■ **Exercise requirements**: Count how many lines below include the word "MISO". Answer with a number only.

(Before-and-after change data)
◆ ◆ ◆ ◆ ◆

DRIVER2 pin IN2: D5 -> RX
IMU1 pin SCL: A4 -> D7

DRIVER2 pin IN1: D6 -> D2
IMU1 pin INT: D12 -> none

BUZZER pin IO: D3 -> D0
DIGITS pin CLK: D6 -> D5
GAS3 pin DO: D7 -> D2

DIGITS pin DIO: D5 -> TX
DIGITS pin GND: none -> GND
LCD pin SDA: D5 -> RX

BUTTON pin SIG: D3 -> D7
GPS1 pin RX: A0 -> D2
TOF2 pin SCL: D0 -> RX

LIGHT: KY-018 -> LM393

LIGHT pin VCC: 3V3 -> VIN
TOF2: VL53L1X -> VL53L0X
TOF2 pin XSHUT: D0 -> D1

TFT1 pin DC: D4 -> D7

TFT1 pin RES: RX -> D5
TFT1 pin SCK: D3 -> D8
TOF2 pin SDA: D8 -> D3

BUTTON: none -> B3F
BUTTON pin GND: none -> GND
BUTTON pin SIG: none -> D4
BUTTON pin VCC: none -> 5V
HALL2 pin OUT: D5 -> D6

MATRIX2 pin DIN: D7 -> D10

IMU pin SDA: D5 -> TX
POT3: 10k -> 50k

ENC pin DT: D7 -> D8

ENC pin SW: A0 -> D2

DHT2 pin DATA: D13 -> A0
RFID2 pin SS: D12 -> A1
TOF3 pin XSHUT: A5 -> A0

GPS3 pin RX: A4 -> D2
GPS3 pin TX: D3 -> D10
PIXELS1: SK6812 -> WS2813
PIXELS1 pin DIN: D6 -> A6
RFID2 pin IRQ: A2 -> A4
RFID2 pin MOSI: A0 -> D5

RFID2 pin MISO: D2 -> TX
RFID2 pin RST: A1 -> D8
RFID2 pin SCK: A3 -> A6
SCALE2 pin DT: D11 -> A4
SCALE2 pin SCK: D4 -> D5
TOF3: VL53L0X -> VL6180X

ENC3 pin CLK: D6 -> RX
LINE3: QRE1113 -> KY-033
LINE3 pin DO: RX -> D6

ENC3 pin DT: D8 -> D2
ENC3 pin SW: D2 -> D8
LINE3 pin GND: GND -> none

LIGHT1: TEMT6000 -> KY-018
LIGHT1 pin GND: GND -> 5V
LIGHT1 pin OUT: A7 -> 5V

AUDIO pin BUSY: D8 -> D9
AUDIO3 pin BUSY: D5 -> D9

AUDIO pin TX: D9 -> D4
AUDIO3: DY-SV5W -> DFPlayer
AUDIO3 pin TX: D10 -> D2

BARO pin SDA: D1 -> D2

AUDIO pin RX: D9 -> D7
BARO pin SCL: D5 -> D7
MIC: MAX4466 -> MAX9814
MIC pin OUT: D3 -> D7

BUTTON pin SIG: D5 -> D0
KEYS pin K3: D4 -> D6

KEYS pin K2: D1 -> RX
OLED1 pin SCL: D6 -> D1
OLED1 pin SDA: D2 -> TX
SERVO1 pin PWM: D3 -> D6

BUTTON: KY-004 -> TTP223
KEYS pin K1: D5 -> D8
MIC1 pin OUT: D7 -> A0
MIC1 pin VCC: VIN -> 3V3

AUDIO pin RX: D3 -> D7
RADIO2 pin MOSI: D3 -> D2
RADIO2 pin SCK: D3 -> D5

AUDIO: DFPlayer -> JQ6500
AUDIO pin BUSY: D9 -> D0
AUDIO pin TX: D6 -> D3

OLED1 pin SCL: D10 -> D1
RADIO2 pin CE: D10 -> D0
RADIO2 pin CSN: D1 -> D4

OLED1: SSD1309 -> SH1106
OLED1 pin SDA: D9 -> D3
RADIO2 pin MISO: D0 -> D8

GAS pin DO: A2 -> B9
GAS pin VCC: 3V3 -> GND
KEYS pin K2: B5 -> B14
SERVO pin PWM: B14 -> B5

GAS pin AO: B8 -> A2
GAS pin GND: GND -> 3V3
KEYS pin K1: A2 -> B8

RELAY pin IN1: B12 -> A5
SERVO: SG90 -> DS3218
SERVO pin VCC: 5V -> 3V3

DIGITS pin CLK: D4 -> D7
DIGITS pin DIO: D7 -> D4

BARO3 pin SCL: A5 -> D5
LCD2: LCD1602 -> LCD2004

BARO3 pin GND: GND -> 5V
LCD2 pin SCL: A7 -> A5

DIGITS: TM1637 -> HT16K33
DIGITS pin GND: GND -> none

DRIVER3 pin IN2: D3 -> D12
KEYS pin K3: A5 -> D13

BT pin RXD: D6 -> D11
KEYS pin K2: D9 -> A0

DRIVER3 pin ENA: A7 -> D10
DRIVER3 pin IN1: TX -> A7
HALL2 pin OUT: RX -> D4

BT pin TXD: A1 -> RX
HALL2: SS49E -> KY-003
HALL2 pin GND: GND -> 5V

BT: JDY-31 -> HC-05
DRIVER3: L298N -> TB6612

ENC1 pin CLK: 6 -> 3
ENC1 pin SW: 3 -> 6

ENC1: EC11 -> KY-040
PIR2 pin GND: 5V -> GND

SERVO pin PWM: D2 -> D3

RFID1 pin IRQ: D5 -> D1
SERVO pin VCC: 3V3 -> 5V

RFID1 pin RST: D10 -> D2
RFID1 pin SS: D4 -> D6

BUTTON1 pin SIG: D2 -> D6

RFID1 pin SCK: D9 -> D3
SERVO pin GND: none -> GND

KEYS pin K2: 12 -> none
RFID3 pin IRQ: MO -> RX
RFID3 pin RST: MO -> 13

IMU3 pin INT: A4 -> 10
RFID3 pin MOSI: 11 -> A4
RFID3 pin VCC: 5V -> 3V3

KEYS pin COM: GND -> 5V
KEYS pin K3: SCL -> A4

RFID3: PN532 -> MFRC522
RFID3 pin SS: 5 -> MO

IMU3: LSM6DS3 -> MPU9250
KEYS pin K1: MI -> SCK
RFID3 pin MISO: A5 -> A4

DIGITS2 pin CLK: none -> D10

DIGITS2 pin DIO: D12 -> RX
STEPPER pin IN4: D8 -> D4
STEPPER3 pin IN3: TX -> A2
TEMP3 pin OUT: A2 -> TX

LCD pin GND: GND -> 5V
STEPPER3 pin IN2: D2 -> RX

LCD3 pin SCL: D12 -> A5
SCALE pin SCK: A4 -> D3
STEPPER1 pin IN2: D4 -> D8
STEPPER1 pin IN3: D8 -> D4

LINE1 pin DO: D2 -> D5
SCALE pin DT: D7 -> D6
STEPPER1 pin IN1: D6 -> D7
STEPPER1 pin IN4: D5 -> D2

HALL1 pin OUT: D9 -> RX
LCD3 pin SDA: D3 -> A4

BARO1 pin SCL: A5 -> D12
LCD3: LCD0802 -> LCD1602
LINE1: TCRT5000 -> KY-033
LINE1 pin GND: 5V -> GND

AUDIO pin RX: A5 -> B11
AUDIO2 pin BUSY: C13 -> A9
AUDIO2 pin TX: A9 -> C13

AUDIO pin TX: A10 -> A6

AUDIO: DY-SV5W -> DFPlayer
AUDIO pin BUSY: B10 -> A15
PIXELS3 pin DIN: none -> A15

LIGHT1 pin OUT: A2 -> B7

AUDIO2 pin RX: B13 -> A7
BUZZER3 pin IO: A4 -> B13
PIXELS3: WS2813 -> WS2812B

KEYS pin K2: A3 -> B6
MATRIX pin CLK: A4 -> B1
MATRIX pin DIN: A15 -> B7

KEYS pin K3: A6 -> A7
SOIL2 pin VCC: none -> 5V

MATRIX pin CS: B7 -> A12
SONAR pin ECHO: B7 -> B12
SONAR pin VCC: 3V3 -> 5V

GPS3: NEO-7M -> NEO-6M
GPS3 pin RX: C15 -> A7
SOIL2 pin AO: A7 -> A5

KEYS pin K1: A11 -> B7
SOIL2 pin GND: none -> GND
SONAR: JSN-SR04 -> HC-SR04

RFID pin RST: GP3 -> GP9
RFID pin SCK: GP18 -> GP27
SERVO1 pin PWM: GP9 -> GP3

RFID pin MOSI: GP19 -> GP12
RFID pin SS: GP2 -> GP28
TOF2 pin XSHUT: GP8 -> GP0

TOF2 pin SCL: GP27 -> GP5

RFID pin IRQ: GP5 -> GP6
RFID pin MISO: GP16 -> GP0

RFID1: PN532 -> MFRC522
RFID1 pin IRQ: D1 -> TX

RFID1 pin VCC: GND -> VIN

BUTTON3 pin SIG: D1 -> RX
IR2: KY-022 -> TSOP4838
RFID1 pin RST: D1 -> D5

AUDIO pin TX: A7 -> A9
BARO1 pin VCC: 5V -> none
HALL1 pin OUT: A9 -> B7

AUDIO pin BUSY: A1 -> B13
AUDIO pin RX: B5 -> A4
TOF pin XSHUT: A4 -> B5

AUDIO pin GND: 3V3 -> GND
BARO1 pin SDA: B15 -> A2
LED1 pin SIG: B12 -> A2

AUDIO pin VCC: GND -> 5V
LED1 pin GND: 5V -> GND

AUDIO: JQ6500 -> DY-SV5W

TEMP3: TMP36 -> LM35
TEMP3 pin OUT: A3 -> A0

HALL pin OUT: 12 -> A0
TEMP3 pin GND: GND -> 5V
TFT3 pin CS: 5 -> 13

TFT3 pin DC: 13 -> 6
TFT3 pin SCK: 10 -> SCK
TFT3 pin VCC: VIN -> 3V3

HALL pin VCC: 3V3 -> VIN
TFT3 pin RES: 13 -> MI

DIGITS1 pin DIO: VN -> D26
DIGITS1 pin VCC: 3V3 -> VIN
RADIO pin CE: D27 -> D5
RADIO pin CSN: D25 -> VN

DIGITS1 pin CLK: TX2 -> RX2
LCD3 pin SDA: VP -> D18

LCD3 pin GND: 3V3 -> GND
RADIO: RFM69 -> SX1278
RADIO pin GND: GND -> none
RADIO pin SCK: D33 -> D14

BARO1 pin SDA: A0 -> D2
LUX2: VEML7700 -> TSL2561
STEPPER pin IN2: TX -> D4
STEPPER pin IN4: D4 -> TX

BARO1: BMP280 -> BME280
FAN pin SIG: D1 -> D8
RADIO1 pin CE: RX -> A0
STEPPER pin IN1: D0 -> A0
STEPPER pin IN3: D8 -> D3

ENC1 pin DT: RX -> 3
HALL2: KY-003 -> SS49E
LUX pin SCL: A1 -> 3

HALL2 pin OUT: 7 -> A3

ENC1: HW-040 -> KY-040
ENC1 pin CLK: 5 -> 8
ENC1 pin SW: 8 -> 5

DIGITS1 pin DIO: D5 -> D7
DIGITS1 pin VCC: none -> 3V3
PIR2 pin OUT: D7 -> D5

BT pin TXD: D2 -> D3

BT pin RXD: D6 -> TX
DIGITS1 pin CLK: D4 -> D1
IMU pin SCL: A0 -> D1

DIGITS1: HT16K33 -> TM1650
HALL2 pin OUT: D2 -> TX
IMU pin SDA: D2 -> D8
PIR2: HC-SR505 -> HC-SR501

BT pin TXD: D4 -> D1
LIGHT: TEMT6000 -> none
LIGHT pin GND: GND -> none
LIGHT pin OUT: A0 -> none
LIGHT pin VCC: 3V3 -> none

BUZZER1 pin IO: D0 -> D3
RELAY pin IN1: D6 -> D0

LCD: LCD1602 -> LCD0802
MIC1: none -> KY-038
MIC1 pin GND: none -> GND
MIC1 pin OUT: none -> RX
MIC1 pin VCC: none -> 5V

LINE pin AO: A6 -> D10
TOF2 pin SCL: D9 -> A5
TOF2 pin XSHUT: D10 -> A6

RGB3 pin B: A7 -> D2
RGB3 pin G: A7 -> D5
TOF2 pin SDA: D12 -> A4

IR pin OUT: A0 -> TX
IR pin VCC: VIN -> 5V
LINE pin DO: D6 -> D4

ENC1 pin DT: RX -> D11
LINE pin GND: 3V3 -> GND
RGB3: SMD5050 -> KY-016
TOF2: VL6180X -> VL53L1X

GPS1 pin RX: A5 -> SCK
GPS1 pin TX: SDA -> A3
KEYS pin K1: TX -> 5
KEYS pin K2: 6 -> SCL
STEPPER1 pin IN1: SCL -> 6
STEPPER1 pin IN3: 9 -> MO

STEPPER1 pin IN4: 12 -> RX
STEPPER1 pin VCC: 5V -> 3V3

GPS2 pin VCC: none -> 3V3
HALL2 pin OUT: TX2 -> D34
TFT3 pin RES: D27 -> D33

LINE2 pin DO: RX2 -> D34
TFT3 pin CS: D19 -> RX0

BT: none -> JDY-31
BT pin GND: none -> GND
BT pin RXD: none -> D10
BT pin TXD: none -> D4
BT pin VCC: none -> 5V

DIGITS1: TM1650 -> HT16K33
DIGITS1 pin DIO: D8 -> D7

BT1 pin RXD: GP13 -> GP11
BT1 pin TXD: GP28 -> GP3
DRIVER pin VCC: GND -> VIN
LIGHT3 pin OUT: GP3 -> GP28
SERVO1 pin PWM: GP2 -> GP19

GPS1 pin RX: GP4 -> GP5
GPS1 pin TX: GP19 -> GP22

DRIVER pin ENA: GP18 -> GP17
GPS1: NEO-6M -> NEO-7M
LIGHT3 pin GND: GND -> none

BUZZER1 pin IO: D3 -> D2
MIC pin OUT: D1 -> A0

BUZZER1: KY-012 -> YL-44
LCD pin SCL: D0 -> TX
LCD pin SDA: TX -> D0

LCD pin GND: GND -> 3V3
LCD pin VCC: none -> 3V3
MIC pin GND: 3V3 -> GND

◆ ◆ ◆ ◆ ◆

■ **Your solution**: 4